Your assignment:
Leaving the pictures aside, reproduce the data in full and word for word.

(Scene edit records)
==================================================
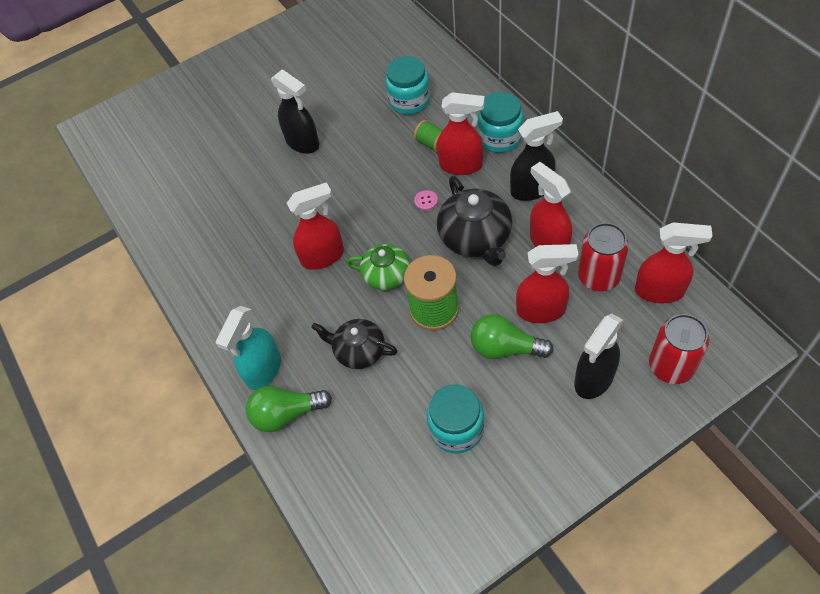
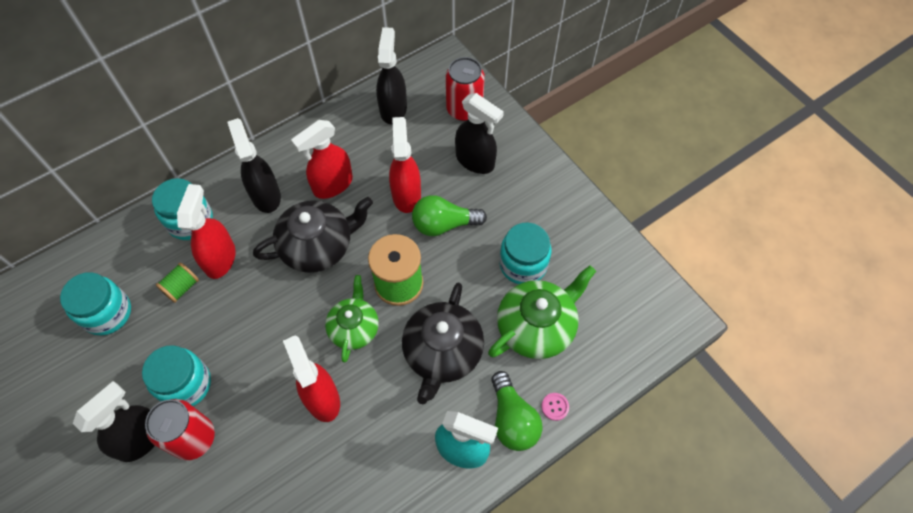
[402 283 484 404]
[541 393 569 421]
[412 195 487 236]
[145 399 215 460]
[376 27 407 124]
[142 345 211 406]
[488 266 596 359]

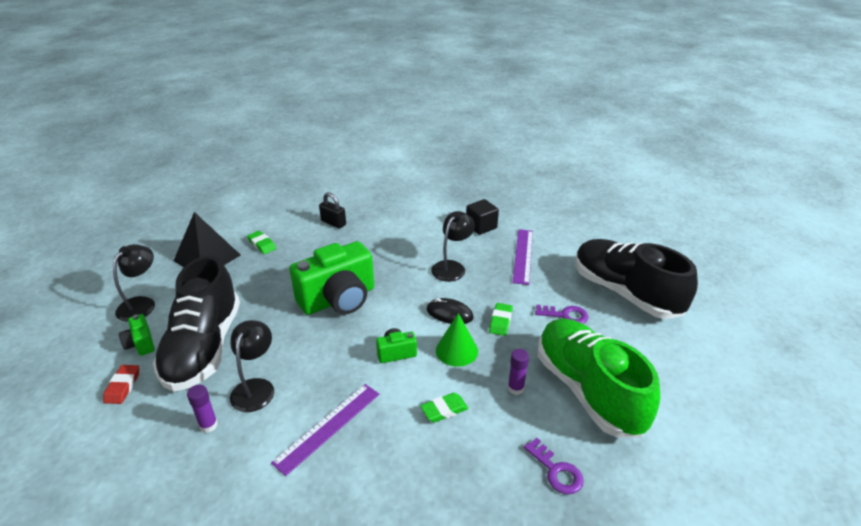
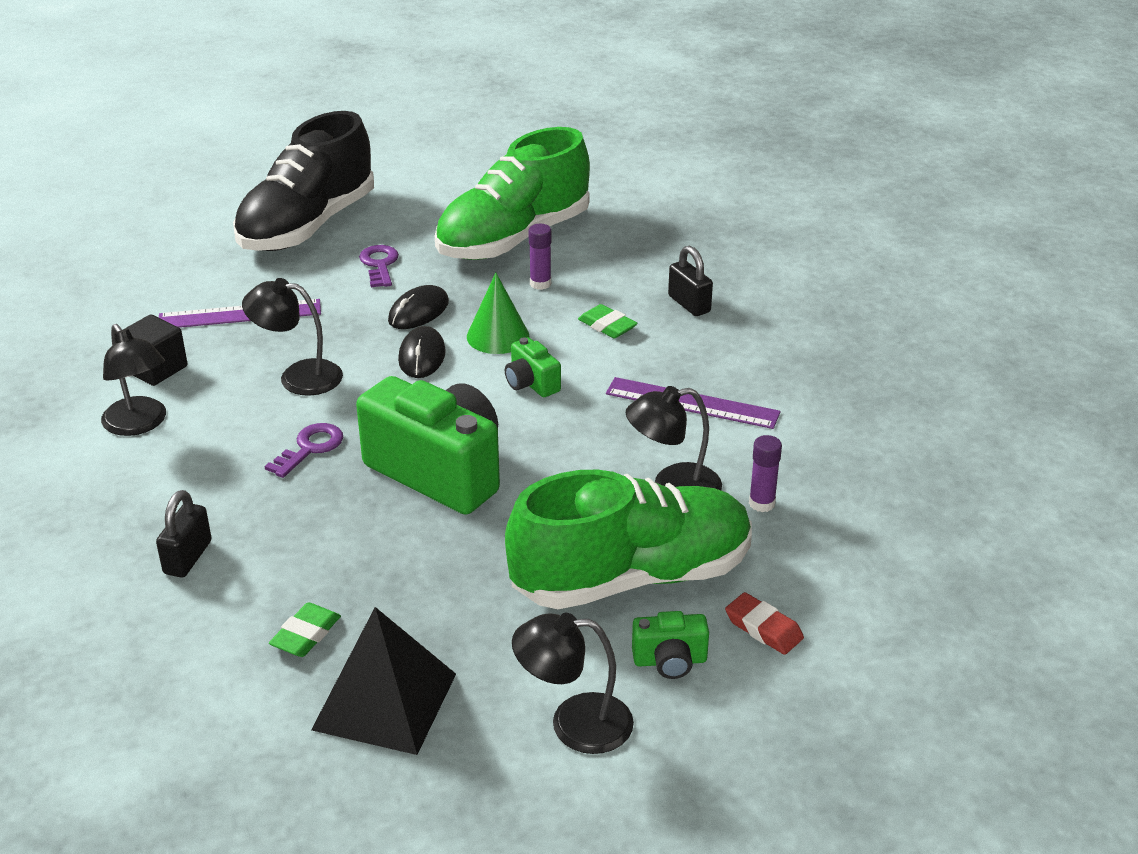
[725 592 804 655]
[632 611 709 679]
[505 470 752 609]
[388 285 449 329]
[264 423 343 478]
[101 324 166 436]
[668 246 713 316]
==================================================
Solution:
[402 283 484 404]
[541 393 569 421]
[412 195 487 236]
[145 399 215 460]
[376 27 407 124]
[142 345 211 406]
[488 266 596 359]

[725 592 804 655]
[632 611 709 679]
[505 470 752 609]
[388 285 449 329]
[264 423 343 478]
[101 324 166 436]
[668 246 713 316]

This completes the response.